* _GOAL_
From the listing below, quote the lines starting at the one containing "Absolutely, matte plastic" and ending at the one containing "The correct answer is: inside.".

(Scene-based spatial questions)
========================

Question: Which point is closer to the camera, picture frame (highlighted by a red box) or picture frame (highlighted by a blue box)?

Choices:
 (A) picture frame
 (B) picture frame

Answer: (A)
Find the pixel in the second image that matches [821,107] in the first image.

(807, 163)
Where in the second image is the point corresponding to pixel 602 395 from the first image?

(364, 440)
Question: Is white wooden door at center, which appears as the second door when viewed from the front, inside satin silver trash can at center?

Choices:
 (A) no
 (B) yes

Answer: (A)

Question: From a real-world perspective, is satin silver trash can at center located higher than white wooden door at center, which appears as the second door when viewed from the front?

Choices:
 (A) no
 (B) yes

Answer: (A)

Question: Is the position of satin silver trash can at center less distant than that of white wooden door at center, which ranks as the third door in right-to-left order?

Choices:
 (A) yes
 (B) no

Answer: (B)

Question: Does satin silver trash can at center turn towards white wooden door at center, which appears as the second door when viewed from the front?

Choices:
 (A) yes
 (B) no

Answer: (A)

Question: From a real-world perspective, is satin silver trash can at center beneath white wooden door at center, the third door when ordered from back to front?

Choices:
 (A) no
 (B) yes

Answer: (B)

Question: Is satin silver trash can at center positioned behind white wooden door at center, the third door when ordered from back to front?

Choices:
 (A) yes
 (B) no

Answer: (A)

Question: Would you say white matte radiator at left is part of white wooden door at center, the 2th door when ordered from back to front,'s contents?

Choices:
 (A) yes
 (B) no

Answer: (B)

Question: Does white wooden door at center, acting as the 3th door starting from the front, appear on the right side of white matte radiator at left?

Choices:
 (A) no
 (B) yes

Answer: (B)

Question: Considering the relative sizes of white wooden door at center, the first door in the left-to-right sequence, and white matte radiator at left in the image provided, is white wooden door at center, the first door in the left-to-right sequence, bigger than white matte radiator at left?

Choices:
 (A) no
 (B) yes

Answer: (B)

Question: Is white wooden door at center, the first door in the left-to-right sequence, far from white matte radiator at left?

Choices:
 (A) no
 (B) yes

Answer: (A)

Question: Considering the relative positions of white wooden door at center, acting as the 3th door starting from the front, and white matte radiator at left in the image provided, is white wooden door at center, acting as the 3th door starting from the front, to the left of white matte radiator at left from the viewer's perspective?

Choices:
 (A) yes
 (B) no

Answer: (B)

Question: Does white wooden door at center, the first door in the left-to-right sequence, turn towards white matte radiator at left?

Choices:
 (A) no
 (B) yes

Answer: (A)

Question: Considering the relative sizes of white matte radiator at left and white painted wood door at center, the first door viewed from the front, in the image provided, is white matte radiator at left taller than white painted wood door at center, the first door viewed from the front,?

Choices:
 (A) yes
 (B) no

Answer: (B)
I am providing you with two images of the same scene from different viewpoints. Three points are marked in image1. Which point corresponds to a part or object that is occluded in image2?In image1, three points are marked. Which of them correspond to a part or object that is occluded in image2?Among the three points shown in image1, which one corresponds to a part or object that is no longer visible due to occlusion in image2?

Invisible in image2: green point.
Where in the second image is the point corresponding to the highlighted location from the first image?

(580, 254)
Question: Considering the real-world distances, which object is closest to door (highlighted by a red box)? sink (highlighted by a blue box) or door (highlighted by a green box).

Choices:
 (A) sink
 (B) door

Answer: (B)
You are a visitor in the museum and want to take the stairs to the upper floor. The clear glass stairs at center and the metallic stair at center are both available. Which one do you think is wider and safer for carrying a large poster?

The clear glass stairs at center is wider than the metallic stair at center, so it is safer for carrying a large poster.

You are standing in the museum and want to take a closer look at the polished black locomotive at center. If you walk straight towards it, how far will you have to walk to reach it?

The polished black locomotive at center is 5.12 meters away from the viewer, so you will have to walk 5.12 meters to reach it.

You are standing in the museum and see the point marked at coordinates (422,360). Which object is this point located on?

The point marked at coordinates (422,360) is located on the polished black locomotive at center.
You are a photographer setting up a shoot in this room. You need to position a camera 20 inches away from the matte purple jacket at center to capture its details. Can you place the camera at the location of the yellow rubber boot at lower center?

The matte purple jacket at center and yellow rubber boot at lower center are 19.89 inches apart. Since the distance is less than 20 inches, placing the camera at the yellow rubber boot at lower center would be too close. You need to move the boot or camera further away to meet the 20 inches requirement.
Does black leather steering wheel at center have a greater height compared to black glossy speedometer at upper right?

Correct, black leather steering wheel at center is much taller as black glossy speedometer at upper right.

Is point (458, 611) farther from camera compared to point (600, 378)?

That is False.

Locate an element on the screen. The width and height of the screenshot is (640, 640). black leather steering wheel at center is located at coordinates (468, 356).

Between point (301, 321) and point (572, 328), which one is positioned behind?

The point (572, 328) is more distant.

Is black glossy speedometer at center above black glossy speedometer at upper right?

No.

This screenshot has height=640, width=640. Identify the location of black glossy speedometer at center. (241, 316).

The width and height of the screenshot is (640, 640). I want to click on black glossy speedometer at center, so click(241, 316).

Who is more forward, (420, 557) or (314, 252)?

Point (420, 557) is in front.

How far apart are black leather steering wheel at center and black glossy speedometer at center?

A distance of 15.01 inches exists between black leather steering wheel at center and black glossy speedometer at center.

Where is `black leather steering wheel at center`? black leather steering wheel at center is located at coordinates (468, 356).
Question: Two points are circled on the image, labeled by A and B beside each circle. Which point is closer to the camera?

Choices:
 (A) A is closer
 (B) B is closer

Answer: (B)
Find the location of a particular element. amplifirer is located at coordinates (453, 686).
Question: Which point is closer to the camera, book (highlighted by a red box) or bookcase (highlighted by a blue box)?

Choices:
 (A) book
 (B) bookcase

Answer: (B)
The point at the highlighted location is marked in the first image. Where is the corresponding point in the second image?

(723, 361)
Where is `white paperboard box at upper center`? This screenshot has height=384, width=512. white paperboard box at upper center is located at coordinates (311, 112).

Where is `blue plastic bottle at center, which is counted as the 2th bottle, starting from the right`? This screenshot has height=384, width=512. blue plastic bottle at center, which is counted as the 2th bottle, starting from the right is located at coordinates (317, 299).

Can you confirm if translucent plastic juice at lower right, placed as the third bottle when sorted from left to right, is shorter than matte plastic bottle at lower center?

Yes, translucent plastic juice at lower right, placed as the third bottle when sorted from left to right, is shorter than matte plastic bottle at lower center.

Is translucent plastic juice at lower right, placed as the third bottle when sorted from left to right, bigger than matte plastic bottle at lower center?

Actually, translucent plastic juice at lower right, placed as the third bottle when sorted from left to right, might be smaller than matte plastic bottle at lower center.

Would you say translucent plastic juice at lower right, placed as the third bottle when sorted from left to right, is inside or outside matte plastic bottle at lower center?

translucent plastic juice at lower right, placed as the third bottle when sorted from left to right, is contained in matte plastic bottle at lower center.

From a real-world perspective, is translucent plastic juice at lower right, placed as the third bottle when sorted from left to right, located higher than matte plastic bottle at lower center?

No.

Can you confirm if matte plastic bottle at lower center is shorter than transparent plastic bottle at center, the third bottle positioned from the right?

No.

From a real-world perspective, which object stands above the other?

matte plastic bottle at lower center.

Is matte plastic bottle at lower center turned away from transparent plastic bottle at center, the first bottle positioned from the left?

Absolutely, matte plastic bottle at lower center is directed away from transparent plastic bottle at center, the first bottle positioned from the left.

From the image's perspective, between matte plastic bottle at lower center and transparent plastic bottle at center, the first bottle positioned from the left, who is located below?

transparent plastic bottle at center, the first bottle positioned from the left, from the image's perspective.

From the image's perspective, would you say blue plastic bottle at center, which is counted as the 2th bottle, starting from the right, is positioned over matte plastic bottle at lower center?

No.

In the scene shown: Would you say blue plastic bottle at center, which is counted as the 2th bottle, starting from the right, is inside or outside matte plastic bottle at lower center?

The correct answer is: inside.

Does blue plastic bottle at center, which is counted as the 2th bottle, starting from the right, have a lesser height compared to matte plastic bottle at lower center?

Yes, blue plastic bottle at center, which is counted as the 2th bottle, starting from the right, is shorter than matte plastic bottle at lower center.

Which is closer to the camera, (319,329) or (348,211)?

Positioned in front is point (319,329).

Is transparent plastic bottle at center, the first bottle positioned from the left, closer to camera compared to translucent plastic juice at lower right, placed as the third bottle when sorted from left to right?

========================

* _RESULT_
Absolutely, matte plastic bottle at lower center is directed away from transparent plastic bottle at center, the first bottle positioned from the left.

From the image's perspective, between matte plastic bottle at lower center and transparent plastic bottle at center, the first bottle positioned from the left, who is located below?

transparent plastic bottle at center, the first bottle positioned from the left, from the image's perspective.

From the image's perspective, would you say blue plastic bottle at center, which is counted as the 2th bottle, starting from the right, is positioned over matte plastic bottle at lower center?

No.

In the scene shown: Would you say blue plastic bottle at center, which is counted as the 2th bottle, starting from the right, is inside or outside matte plastic bottle at lower center?

The correct answer is: inside.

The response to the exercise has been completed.